=== Dataset excerpts ===
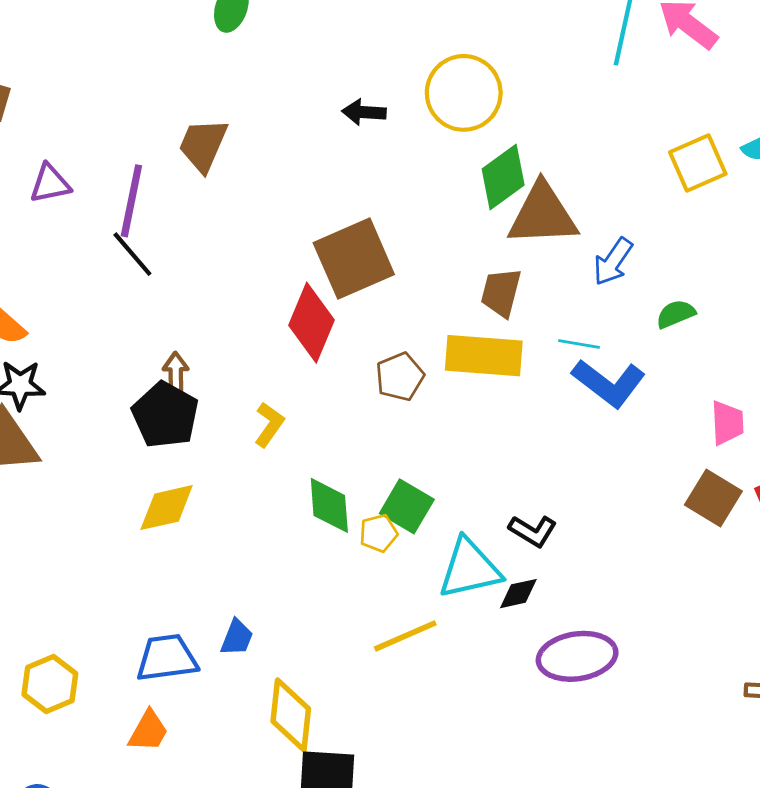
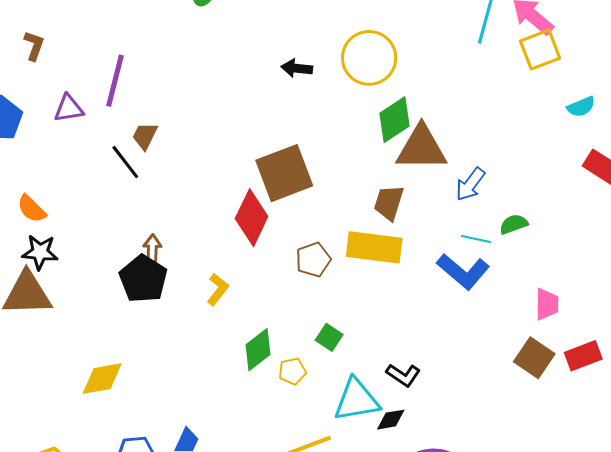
brown trapezoid: (203, 145) -> (145, 136), moved, size x0.7
yellow square: (698, 163) -> (540, 50), moved
purple line: (131, 201) -> (115, 81), moved
cyan line: (579, 344) -> (476, 239), moved
green diamond: (329, 505) -> (258, 350), turned 54
green square: (407, 506) -> (329, 337), moved, size x0.7
yellow diamond: (167, 508) -> (102, 379), moved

=== About this task ===
Looking at the entries above, work out how many lines contain "diamond", then reply with that number and no other words.

=== Output ===
2